### WHAT YOU HAVE TO DO
Restate the entries below exactly. Images are not part of the copy.

*** Block opens ***

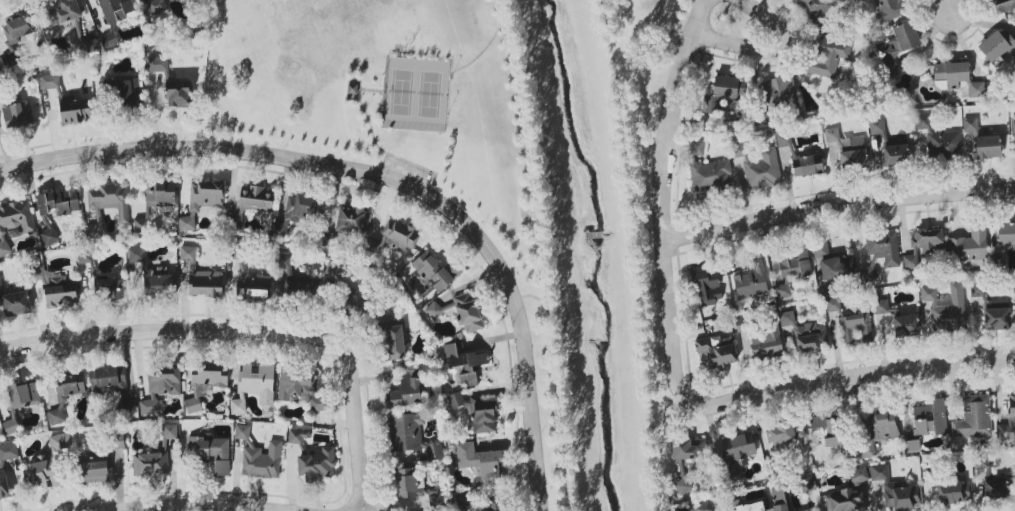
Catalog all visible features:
building: (1003, 5)
building: (156, 6)
building: (816, 6)
road: (954, 7)
building: (116, 9)
building: (889, 10)
building: (60, 13)
park: (638, 29)
building: (15, 36)
road: (607, 38)
building: (109, 40)
building: (89, 46)
building: (896, 47)
road: (766, 48)
building: (998, 48)
road: (479, 50)
building: (827, 56)
building: (156, 64)
building: (958, 77)
building: (781, 89)
building: (722, 92)
building: (178, 93)
park: (414, 93)
building: (128, 94)
park: (388, 96)
road: (518, 99)
building: (67, 102)
road: (362, 110)
building: (15, 118)
building: (1012, 124)
building: (970, 125)
building: (878, 129)
building: (831, 134)
building: (783, 139)
building: (938, 139)
building: (987, 147)
building: (852, 153)
building: (895, 155)
building: (806, 164)
building: (758, 167)
building: (707, 170)
parking lot: (406, 171)
road: (665, 174)
road: (390, 177)
road: (409, 183)
building: (160, 194)
building: (255, 198)
building: (202, 201)
building: (58, 203)
building: (106, 205)
road: (839, 208)
building: (297, 212)
building: (352, 219)
building: (234, 221)
building: (14, 223)
building: (140, 225)
building: (1006, 233)
building: (48, 237)
building: (394, 237)
building: (922, 246)
building: (968, 247)
building: (820, 248)
building: (881, 252)
building: (790, 264)
building: (836, 267)
road: (638, 269)
building: (435, 271)
building: (152, 275)
building: (201, 276)
building: (291, 277)
road: (654, 278)
building: (750, 278)
building: (251, 283)
building: (706, 287)
building: (56, 288)
building: (109, 290)
building: (782, 291)
road: (530, 295)
building: (14, 302)
building: (353, 304)
building: (880, 306)
building: (945, 308)
building: (460, 312)
building: (996, 316)
building: (851, 324)
building: (905, 326)
road: (134, 333)
building: (812, 338)
building: (393, 341)
building: (765, 344)
building: (716, 353)
road: (549, 355)
building: (464, 362)
building: (209, 375)
building: (108, 380)
road: (825, 383)
building: (254, 385)
building: (160, 387)
building: (300, 387)
building: (406, 390)
road: (355, 392)
building: (24, 394)
building: (65, 394)
building: (455, 400)
building: (192, 405)
building: (483, 416)
building: (973, 417)
building: (930, 418)
building: (1008, 422)
building: (10, 426)
building: (828, 429)
road: (666, 431)
building: (879, 431)
building: (784, 434)
building: (298, 436)
building: (410, 436)
building: (912, 445)
building: (739, 447)
building: (690, 451)
building: (8, 452)
building: (210, 452)
building: (155, 455)
building: (259, 456)
building: (48, 463)
building: (317, 464)
building: (481, 465)
building: (94, 470)
building: (857, 476)
building: (808, 483)
building: (993, 483)
building: (4, 485)
road: (655, 487)
building: (415, 488)
building: (895, 491)
building: (954, 492)
building: (779, 499)
building: (845, 499)
building: (494, 506)
road: (200, 507)
building: (704, 507)
building: (751, 507)
building: (806, 510)

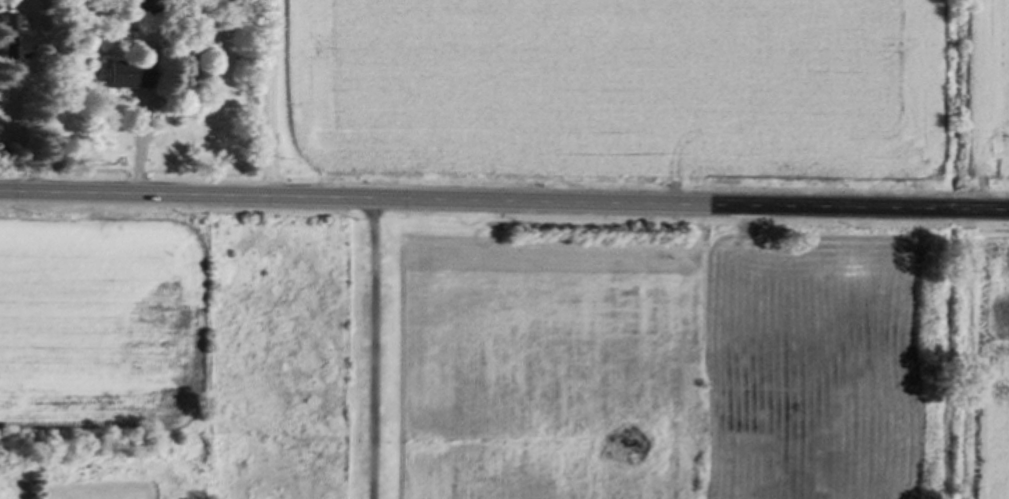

*** Block closes ***

### EXERCISE ANSWER
Catalog all visible features:
building: (1003, 5)
building: (156, 6)
building: (816, 6)
road: (954, 7)
building: (116, 9)
building: (889, 10)
building: (60, 13)
park: (638, 29)
building: (15, 36)
road: (607, 38)
building: (109, 40)
building: (89, 46)
building: (896, 47)
road: (766, 48)
building: (998, 48)
road: (479, 50)
building: (827, 56)
building: (156, 64)
building: (958, 77)
building: (781, 89)
building: (722, 92)
building: (178, 93)
park: (414, 93)
building: (128, 94)
park: (388, 96)
road: (518, 99)
building: (67, 102)
road: (362, 110)
building: (15, 118)
building: (1012, 124)
building: (970, 125)
building: (878, 129)
building: (831, 134)
building: (783, 139)
building: (938, 139)
building: (987, 147)
building: (852, 153)
building: (895, 155)
building: (806, 164)
building: (758, 167)
building: (707, 170)
parking lot: (406, 171)
road: (665, 174)
road: (390, 177)
road: (409, 183)
building: (160, 194)
building: (255, 198)
building: (202, 201)
building: (58, 203)
building: (106, 205)
road: (839, 208)
building: (297, 212)
building: (352, 219)
building: (234, 221)
building: (14, 223)
building: (140, 225)
building: (1006, 233)
building: (48, 237)
building: (394, 237)
building: (922, 246)
building: (968, 247)
building: (820, 248)
building: (881, 252)
building: (790, 264)
building: (836, 267)
road: (638, 269)
building: (435, 271)
building: (152, 275)
building: (201, 276)
building: (291, 277)
road: (654, 278)
building: (750, 278)
building: (251, 283)
building: (706, 287)
building: (56, 288)
building: (109, 290)
building: (782, 291)
road: (530, 295)
building: (14, 302)
building: (353, 304)
building: (880, 306)
building: (945, 308)
building: (460, 312)
building: (996, 316)
building: (851, 324)
building: (905, 326)
road: (134, 333)
building: (812, 338)
building: (393, 341)
building: (765, 344)
building: (716, 353)
road: (549, 355)
building: (464, 362)
building: (209, 375)
building: (108, 380)
road: (825, 383)
building: (254, 385)
building: (160, 387)
building: (300, 387)
building: (406, 390)
road: (355, 392)
building: (24, 394)
building: (65, 394)
building: (455, 400)
building: (192, 405)
building: (483, 416)
building: (973, 417)
building: (930, 418)
building: (1008, 422)
building: (10, 426)
building: (828, 429)
road: (666, 431)
building: (879, 431)
building: (784, 434)
building: (298, 436)
building: (410, 436)
building: (912, 445)
building: (739, 447)
building: (690, 451)
building: (8, 452)
building: (210, 452)
building: (155, 455)
building: (259, 456)
building: (48, 463)
building: (317, 464)
building: (481, 465)
building: (94, 470)
building: (857, 476)
building: (808, 483)
building: (993, 483)
building: (4, 485)
road: (655, 487)
building: (415, 488)
building: (895, 491)
building: (954, 492)
building: (779, 499)
building: (845, 499)
building: (494, 506)
road: (200, 507)
building: (704, 507)
building: (751, 507)
building: (806, 510)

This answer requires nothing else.